Challenge: Copy the lines of the material word for word, beginning at the start of the records and ending with the line containing "black cross: moved 2 px right, 2 px up", both ends included. Leave the pictures out of your answer.

Stored data
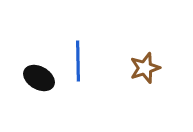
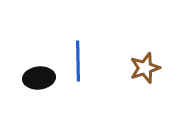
black ellipse: rotated 36 degrees counterclockwise
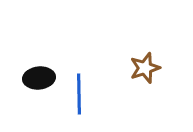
blue line: moved 1 px right, 33 px down
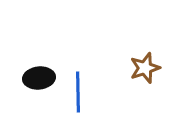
blue line: moved 1 px left, 2 px up
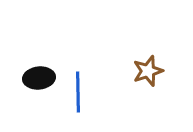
brown star: moved 3 px right, 3 px down
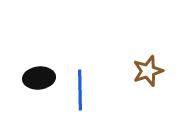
blue line: moved 2 px right, 2 px up
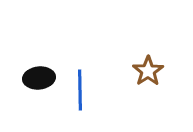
brown star: rotated 16 degrees counterclockwise
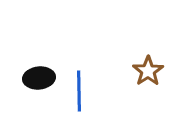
blue line: moved 1 px left, 1 px down
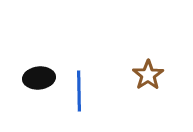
brown star: moved 4 px down
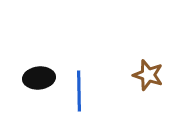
brown star: rotated 20 degrees counterclockwise
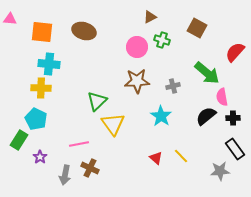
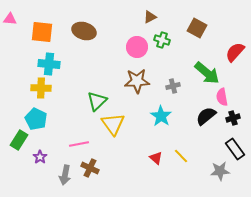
black cross: rotated 16 degrees counterclockwise
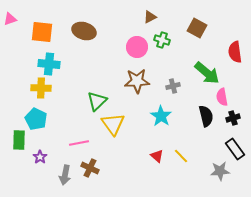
pink triangle: rotated 24 degrees counterclockwise
red semicircle: rotated 50 degrees counterclockwise
black semicircle: rotated 115 degrees clockwise
green rectangle: rotated 30 degrees counterclockwise
pink line: moved 1 px up
red triangle: moved 1 px right, 2 px up
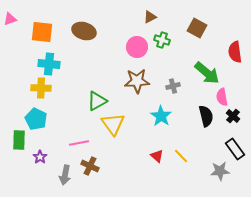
green triangle: rotated 15 degrees clockwise
black cross: moved 2 px up; rotated 32 degrees counterclockwise
brown cross: moved 2 px up
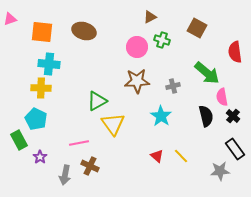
green rectangle: rotated 30 degrees counterclockwise
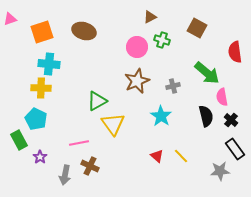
orange square: rotated 25 degrees counterclockwise
brown star: rotated 20 degrees counterclockwise
black cross: moved 2 px left, 4 px down
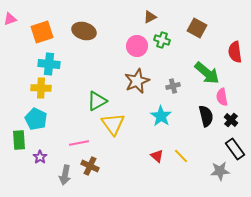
pink circle: moved 1 px up
green rectangle: rotated 24 degrees clockwise
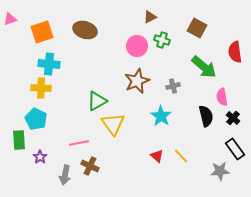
brown ellipse: moved 1 px right, 1 px up
green arrow: moved 3 px left, 6 px up
black cross: moved 2 px right, 2 px up
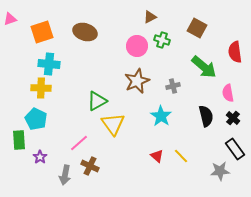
brown ellipse: moved 2 px down
pink semicircle: moved 6 px right, 4 px up
pink line: rotated 30 degrees counterclockwise
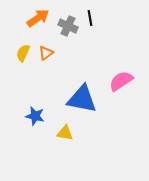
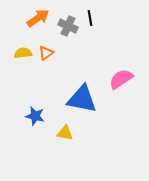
yellow semicircle: rotated 60 degrees clockwise
pink semicircle: moved 2 px up
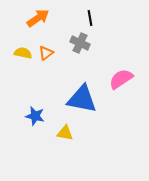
gray cross: moved 12 px right, 17 px down
yellow semicircle: rotated 18 degrees clockwise
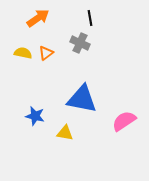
pink semicircle: moved 3 px right, 42 px down
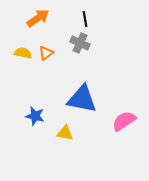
black line: moved 5 px left, 1 px down
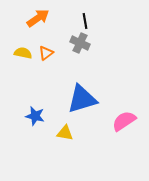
black line: moved 2 px down
blue triangle: rotated 28 degrees counterclockwise
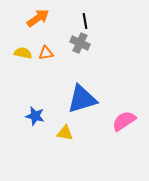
orange triangle: rotated 28 degrees clockwise
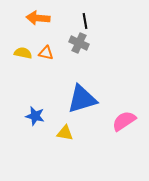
orange arrow: rotated 140 degrees counterclockwise
gray cross: moved 1 px left
orange triangle: rotated 21 degrees clockwise
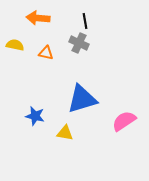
yellow semicircle: moved 8 px left, 8 px up
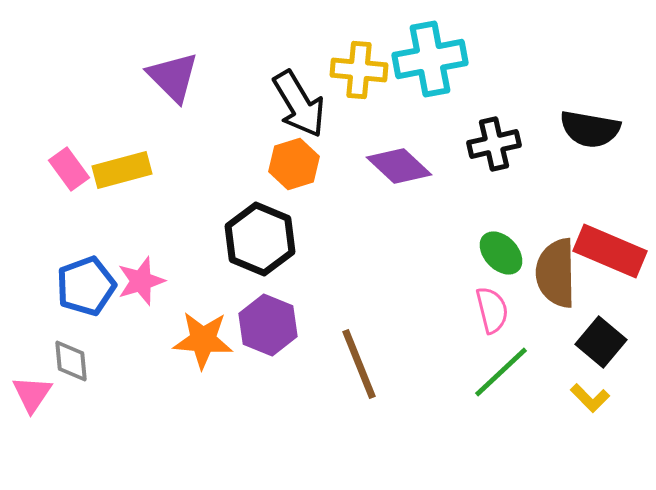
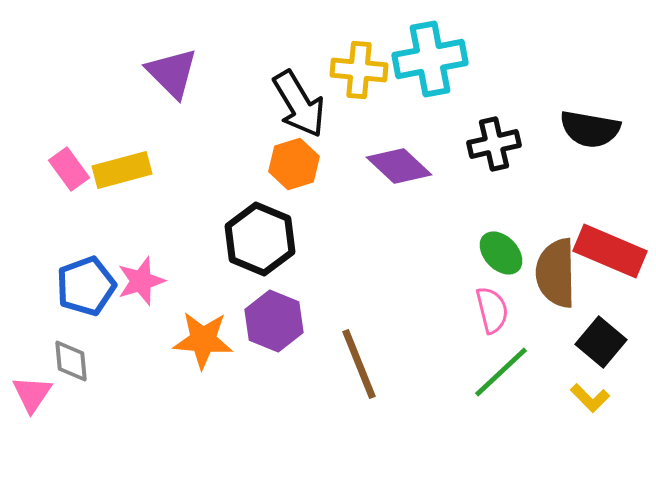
purple triangle: moved 1 px left, 4 px up
purple hexagon: moved 6 px right, 4 px up
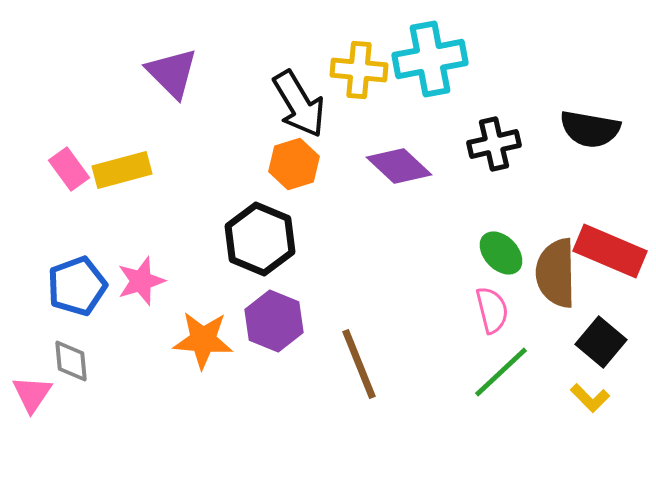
blue pentagon: moved 9 px left
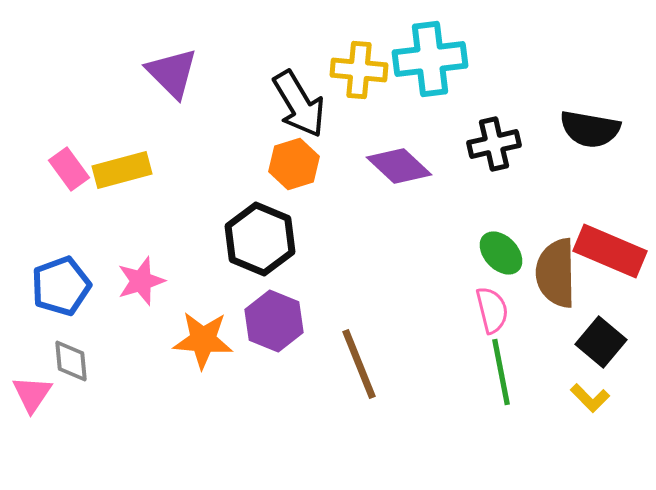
cyan cross: rotated 4 degrees clockwise
blue pentagon: moved 16 px left
green line: rotated 58 degrees counterclockwise
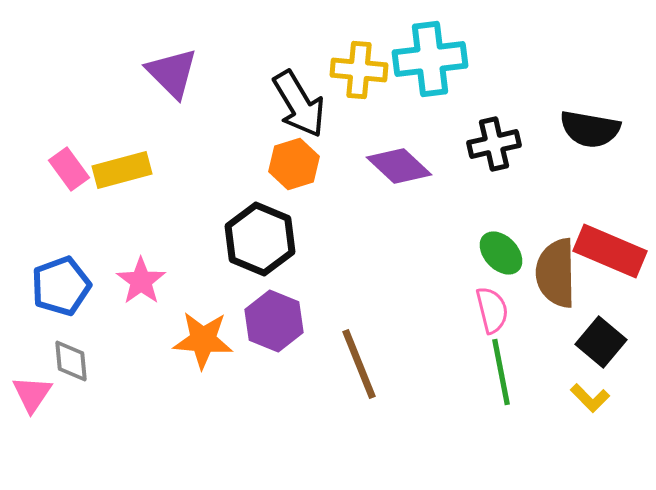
pink star: rotated 18 degrees counterclockwise
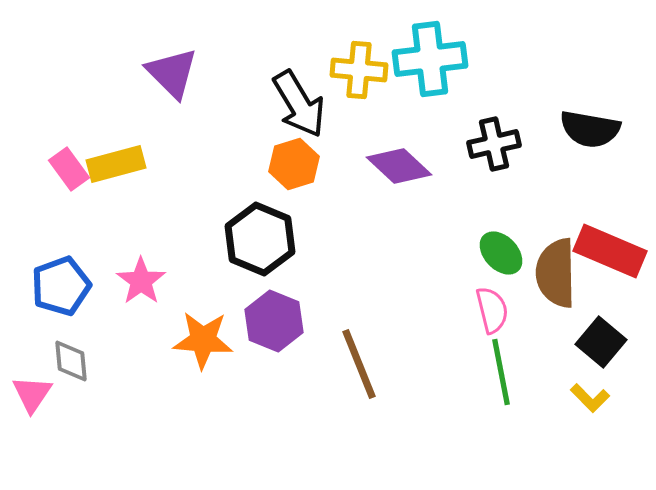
yellow rectangle: moved 6 px left, 6 px up
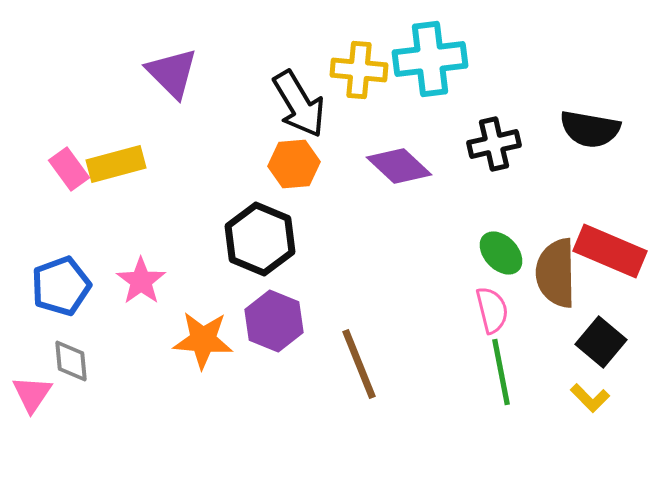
orange hexagon: rotated 12 degrees clockwise
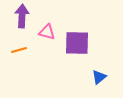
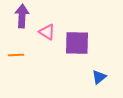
pink triangle: rotated 18 degrees clockwise
orange line: moved 3 px left, 5 px down; rotated 14 degrees clockwise
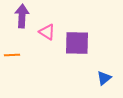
orange line: moved 4 px left
blue triangle: moved 5 px right, 1 px down
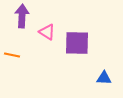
orange line: rotated 14 degrees clockwise
blue triangle: rotated 42 degrees clockwise
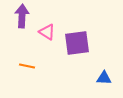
purple square: rotated 8 degrees counterclockwise
orange line: moved 15 px right, 11 px down
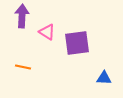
orange line: moved 4 px left, 1 px down
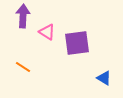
purple arrow: moved 1 px right
orange line: rotated 21 degrees clockwise
blue triangle: rotated 28 degrees clockwise
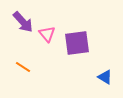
purple arrow: moved 6 px down; rotated 135 degrees clockwise
pink triangle: moved 2 px down; rotated 18 degrees clockwise
blue triangle: moved 1 px right, 1 px up
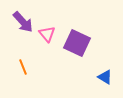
purple square: rotated 32 degrees clockwise
orange line: rotated 35 degrees clockwise
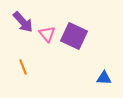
purple square: moved 3 px left, 7 px up
blue triangle: moved 1 px left, 1 px down; rotated 28 degrees counterclockwise
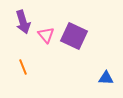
purple arrow: rotated 25 degrees clockwise
pink triangle: moved 1 px left, 1 px down
blue triangle: moved 2 px right
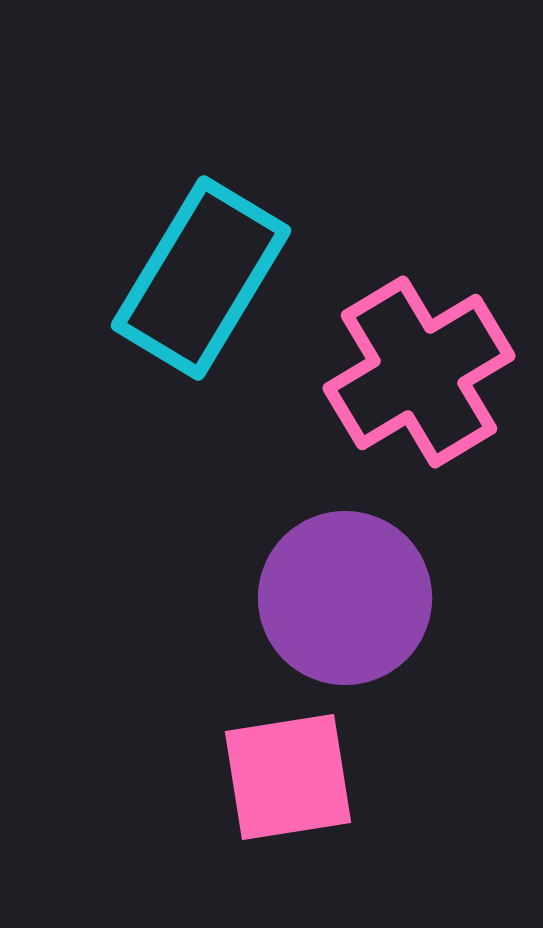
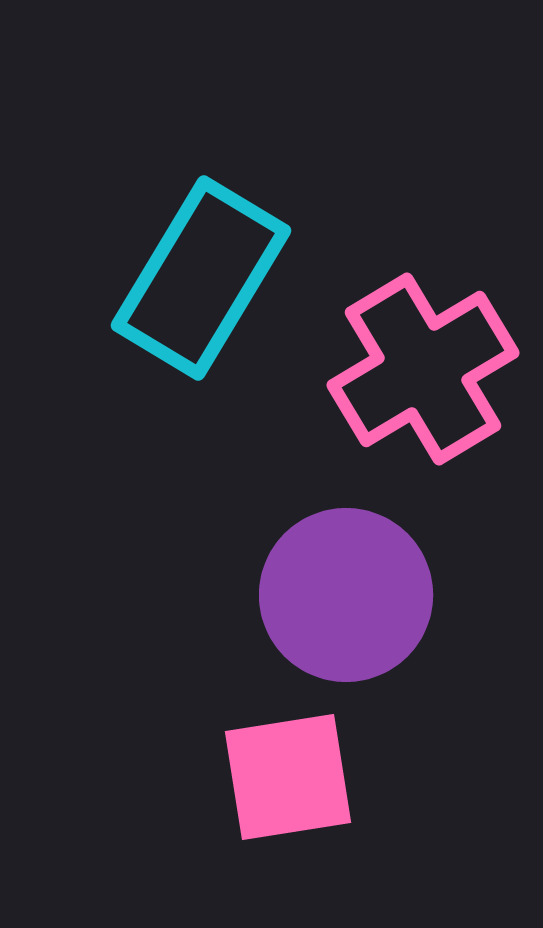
pink cross: moved 4 px right, 3 px up
purple circle: moved 1 px right, 3 px up
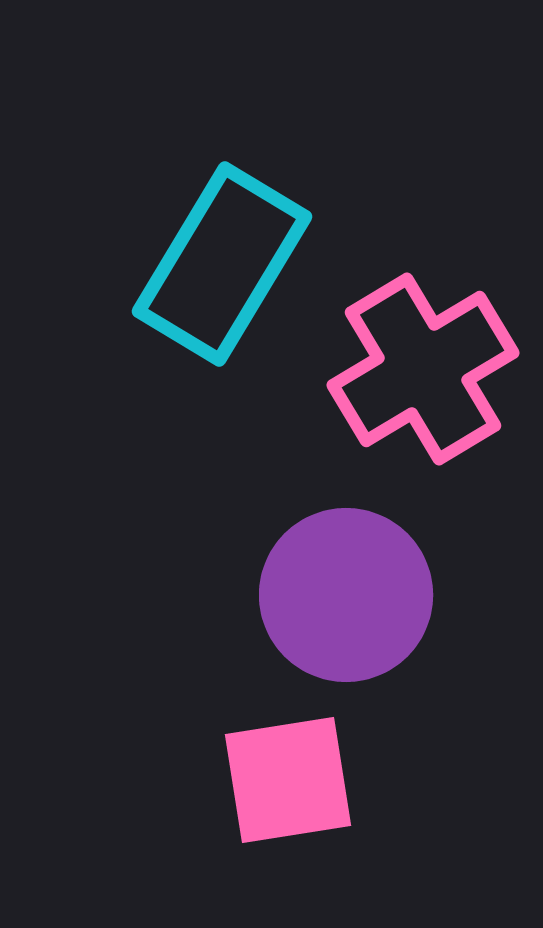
cyan rectangle: moved 21 px right, 14 px up
pink square: moved 3 px down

Worked solution:
black ellipse: rotated 36 degrees counterclockwise
blue line: moved 1 px right, 33 px down
blue line: moved 1 px left, 2 px up
brown star: moved 3 px right, 3 px down
blue line: moved 2 px right, 2 px up
brown star: rotated 16 degrees counterclockwise
blue line: moved 1 px left, 1 px down
brown star: moved 4 px down
brown star: rotated 20 degrees counterclockwise
black cross: rotated 16 degrees counterclockwise
pink triangle: rotated 24 degrees counterclockwise
red semicircle: rotated 50 degrees counterclockwise
black semicircle: rotated 115 degrees clockwise
green rectangle: rotated 30 degrees counterclockwise
pink line: moved 1 px up
red triangle: moved 1 px right, 2 px up
green triangle: rotated 15 degrees clockwise
black cross: moved 2 px up; rotated 32 degrees counterclockwise
brown cross: moved 2 px up
green rectangle: rotated 30 degrees counterclockwise
orange square: rotated 25 degrees counterclockwise
brown star: rotated 20 degrees counterclockwise
black cross: moved 2 px left, 4 px down
pink circle: moved 1 px up
green rectangle: rotated 24 degrees clockwise
brown ellipse: moved 1 px right, 1 px up
green arrow: moved 3 px left, 6 px up
black cross: moved 2 px right, 2 px up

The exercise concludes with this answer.